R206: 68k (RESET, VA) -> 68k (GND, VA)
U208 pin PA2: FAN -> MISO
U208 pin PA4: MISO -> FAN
* * *
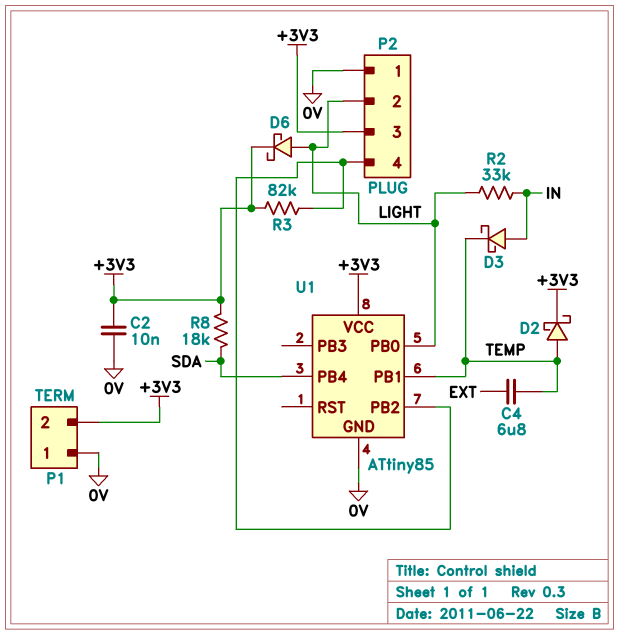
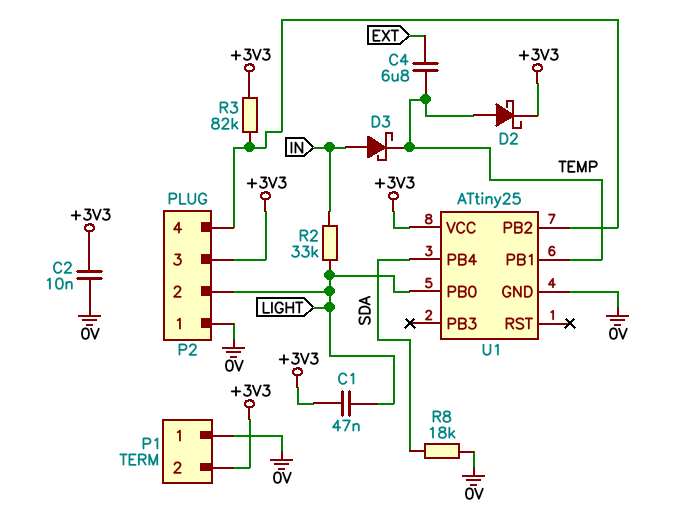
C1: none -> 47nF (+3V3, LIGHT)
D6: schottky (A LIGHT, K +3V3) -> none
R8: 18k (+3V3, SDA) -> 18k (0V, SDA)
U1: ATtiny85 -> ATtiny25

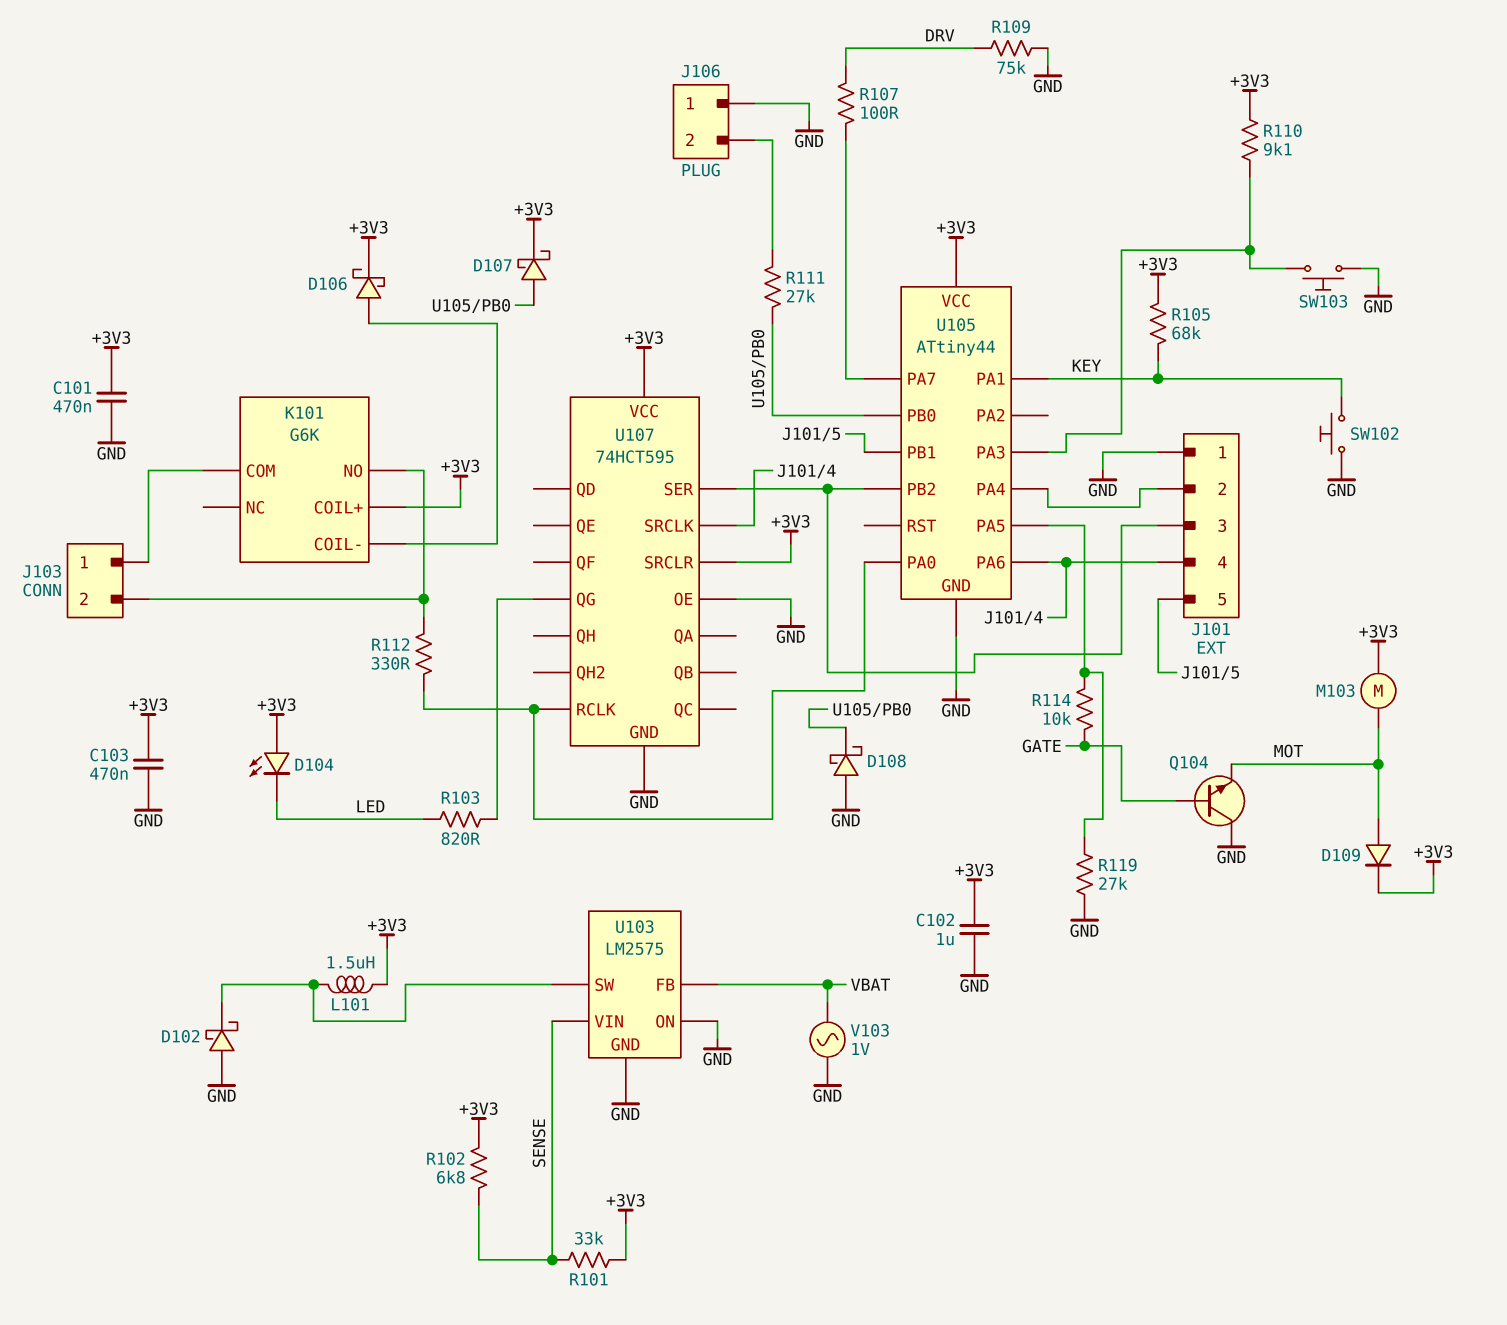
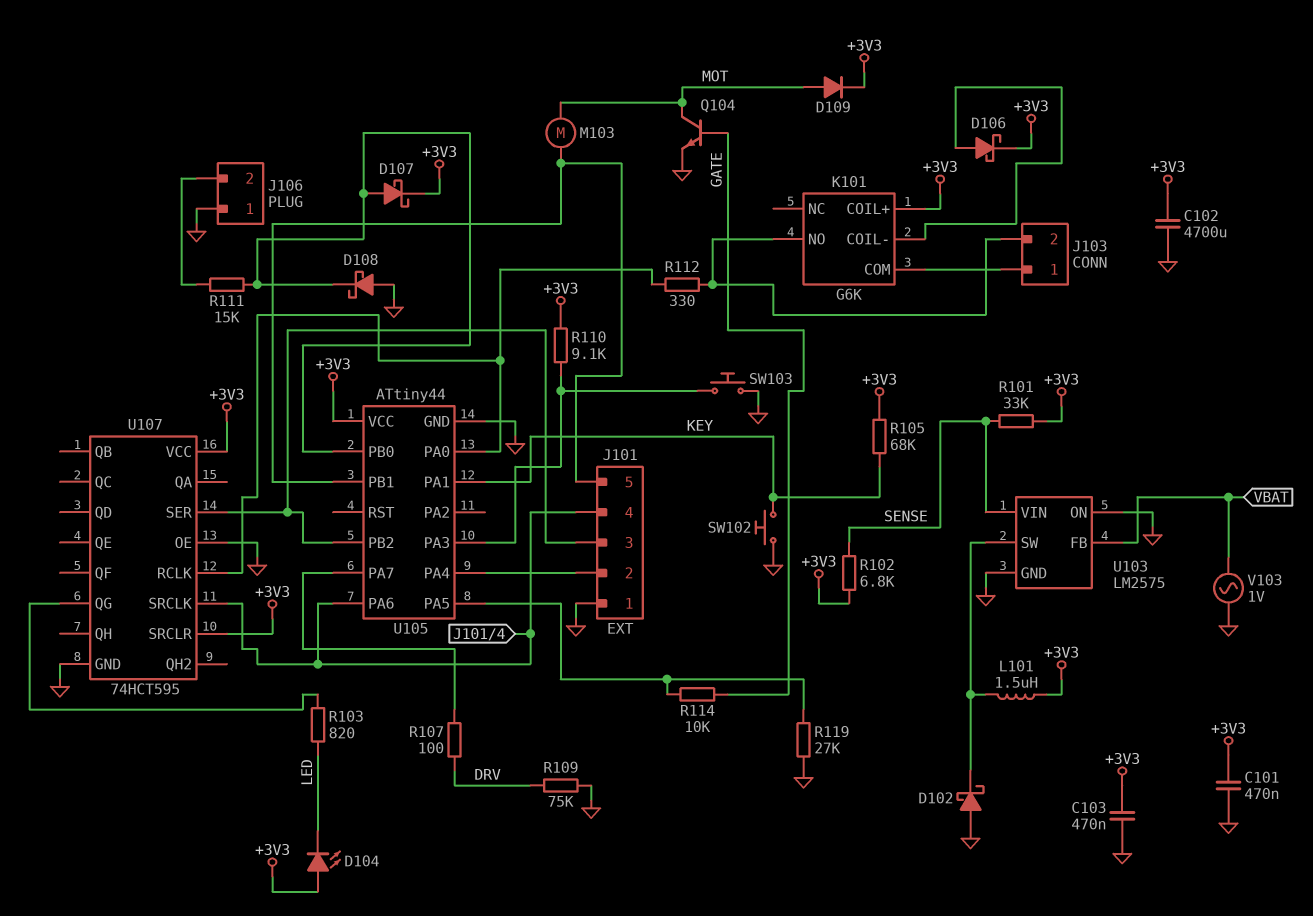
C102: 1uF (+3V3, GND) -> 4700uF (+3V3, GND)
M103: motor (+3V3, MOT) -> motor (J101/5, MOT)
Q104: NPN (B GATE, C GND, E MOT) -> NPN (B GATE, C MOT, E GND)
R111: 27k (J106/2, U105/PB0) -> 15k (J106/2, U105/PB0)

> **What to produce**:
Taking the material above, extract exactly and only the lines from the line with "R206: 68k (RESET, VA) -> 68k (GND, VA)" to the line with "U208 pin PA4: MISO -> FAN", inclusive of both.

> **Task answer**:
R206: 68k (RESET, VA) -> 68k (GND, VA)
U208 pin PA2: FAN -> MISO
U208 pin PA4: MISO -> FAN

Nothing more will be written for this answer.